▶ To do
From the records below, print exactly the lines starting at the one containing "R208: 10k (LEVEL, VCC) -> none" and ending at the one containing "IC7 pin SDA: N_3 -> N_12", ends included, and nothing else.

▶ Information given
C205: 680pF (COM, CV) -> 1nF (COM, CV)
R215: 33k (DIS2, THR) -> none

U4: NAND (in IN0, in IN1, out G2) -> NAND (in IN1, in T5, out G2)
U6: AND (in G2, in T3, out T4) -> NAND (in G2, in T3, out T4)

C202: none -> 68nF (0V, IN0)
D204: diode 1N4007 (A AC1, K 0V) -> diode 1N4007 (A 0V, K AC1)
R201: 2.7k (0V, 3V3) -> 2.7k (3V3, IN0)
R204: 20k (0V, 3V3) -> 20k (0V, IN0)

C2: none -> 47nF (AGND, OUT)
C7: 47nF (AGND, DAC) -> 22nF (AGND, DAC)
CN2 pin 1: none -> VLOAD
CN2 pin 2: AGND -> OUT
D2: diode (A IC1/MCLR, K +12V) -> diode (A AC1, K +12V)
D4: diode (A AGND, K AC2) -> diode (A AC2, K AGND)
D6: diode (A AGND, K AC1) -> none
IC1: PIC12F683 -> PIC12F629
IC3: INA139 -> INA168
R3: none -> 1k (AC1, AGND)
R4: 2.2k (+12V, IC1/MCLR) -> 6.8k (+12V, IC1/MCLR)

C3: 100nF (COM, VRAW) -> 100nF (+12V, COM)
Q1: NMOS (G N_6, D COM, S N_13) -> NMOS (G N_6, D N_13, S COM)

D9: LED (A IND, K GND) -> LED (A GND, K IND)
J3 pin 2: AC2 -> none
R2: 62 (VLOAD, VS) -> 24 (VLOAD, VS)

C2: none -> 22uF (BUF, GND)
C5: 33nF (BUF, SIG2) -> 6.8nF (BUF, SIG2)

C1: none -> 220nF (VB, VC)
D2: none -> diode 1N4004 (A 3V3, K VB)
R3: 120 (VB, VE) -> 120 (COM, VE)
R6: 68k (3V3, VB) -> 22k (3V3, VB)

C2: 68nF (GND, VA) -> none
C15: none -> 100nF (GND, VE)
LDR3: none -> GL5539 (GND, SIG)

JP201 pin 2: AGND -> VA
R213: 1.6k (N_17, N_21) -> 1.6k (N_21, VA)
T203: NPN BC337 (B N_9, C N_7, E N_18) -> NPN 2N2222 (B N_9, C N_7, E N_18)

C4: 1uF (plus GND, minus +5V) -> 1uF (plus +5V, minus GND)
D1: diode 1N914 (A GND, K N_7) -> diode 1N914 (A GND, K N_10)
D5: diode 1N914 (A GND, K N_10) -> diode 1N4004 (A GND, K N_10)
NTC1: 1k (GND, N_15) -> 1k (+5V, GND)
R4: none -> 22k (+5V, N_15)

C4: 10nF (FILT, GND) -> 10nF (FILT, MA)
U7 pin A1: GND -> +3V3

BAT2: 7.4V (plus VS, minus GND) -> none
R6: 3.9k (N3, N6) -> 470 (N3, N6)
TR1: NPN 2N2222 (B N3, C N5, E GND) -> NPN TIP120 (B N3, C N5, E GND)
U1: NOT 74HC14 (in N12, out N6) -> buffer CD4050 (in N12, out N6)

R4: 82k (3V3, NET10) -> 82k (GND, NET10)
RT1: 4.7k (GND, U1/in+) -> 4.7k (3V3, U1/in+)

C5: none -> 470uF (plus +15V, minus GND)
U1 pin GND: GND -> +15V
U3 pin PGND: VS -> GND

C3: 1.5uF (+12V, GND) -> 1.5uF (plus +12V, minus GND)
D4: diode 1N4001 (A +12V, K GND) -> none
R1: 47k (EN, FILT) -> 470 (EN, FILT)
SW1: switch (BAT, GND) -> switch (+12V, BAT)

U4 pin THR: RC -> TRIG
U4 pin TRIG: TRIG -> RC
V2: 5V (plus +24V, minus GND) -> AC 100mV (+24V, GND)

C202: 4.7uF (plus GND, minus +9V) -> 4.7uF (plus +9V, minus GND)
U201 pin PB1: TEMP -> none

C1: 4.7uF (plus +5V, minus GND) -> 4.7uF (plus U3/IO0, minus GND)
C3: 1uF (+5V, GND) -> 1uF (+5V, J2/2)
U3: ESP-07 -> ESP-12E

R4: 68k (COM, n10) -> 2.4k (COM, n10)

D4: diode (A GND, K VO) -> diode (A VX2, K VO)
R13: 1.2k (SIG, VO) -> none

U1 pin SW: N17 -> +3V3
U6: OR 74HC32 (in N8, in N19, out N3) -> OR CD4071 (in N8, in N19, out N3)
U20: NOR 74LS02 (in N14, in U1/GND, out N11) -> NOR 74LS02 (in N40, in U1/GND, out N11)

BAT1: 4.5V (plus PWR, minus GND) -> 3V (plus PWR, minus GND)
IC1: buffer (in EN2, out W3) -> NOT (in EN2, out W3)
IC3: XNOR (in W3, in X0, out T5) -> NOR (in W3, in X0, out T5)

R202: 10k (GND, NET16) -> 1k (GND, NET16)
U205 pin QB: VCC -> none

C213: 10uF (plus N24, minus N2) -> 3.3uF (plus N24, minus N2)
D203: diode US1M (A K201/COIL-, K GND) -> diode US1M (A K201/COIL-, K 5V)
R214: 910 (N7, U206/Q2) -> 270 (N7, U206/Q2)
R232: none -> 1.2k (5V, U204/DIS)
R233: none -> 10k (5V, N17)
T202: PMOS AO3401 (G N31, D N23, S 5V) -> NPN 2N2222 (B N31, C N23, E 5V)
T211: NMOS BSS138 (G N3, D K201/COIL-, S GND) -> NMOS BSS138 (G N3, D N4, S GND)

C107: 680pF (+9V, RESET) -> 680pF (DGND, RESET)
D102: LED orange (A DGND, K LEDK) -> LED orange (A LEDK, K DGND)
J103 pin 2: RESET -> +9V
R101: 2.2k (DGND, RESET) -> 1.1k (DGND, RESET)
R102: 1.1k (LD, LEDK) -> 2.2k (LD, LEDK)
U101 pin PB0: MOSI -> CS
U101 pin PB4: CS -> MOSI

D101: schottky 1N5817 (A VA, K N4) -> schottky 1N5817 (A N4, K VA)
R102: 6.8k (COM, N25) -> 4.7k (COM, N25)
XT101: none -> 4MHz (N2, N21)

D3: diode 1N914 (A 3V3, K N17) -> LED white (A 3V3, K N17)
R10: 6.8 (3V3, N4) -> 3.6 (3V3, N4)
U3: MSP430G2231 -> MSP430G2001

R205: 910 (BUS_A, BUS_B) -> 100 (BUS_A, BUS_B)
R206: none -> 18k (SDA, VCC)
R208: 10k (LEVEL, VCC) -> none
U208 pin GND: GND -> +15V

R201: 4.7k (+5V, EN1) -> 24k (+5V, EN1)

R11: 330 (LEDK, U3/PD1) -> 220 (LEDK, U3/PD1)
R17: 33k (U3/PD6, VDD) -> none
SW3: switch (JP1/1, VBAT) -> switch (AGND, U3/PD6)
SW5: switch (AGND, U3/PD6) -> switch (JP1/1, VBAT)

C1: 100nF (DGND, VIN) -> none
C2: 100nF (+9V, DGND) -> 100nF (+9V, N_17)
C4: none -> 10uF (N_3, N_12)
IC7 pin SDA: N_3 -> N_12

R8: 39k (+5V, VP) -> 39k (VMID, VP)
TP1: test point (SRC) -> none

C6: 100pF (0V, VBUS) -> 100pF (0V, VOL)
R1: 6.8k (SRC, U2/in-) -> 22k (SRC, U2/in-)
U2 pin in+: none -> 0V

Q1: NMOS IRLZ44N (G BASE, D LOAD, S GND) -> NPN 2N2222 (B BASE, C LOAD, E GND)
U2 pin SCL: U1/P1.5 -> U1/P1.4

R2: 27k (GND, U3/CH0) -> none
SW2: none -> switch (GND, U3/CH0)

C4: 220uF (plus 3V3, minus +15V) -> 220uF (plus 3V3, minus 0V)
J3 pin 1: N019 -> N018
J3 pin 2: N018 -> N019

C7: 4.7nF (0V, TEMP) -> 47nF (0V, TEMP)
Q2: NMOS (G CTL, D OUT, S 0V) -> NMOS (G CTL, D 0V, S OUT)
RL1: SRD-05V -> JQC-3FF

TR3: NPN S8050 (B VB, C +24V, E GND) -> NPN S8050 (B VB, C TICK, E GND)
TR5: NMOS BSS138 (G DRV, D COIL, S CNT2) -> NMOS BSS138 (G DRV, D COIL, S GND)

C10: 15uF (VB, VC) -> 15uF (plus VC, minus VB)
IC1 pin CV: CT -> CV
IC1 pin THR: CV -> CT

▶ Solution below
R208: 10k (LEVEL, VCC) -> none
U208 pin GND: GND -> +15V

R201: 4.7k (+5V, EN1) -> 24k (+5V, EN1)

R11: 330 (LEDK, U3/PD1) -> 220 (LEDK, U3/PD1)
R17: 33k (U3/PD6, VDD) -> none
SW3: switch (JP1/1, VBAT) -> switch (AGND, U3/PD6)
SW5: switch (AGND, U3/PD6) -> switch (JP1/1, VBAT)

C1: 100nF (DGND, VIN) -> none
C2: 100nF (+9V, DGND) -> 100nF (+9V, N_17)
C4: none -> 10uF (N_3, N_12)
IC7 pin SDA: N_3 -> N_12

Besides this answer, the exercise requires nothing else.